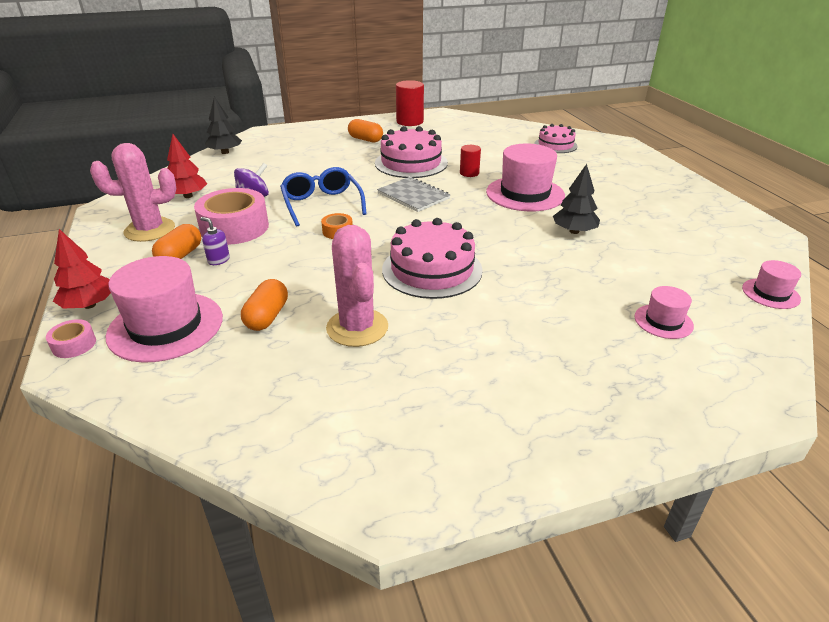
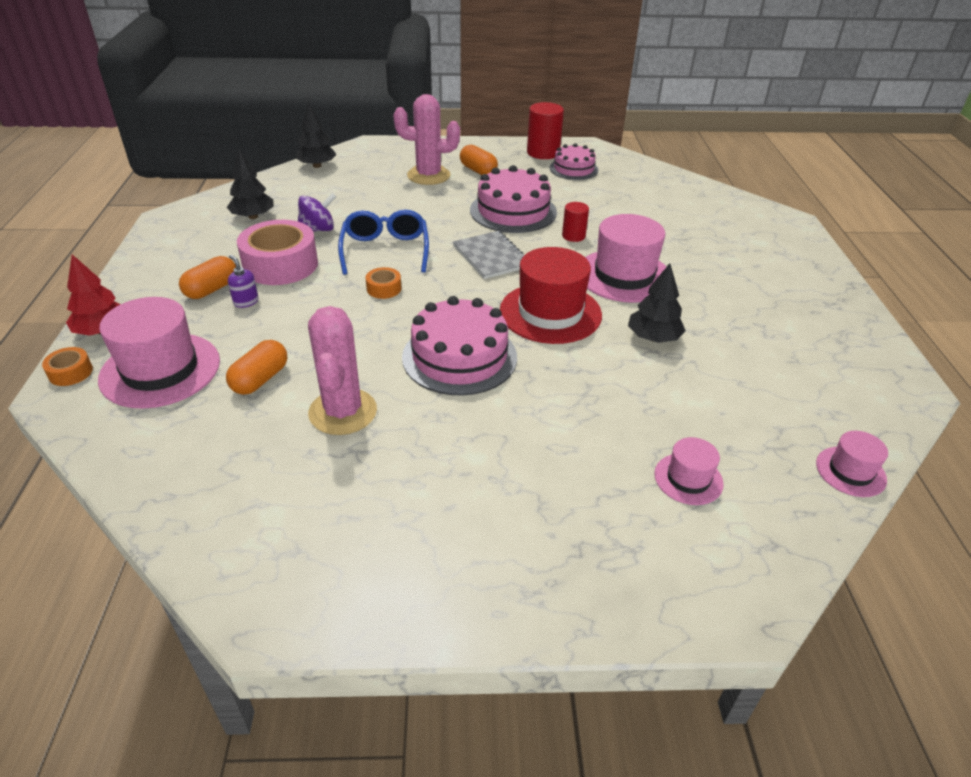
camera: 15 degrees right, 5 degrees up
(74, 344) = (70, 372): pink tape -> orange tape
(150, 230) = (197, 253): pink cactus -> pink cactus (428, 175)
(188, 196) = (253, 216): red tree -> black tree
(485, 227) = (550, 313): none -> red hat
(555, 145) = (703, 212): pink cake -> pink cake (573, 169)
##############################
Please copy out each line above exactly as written, but not the pictures.

* _Answer box_
camera: 15 degrees right, 5 degrees up
(74, 344) = (70, 372): pink tape -> orange tape
(150, 230) = (197, 253): pink cactus -> pink cactus (428, 175)
(188, 196) = (253, 216): red tree -> black tree
(485, 227) = (550, 313): none -> red hat
(555, 145) = (703, 212): pink cake -> pink cake (573, 169)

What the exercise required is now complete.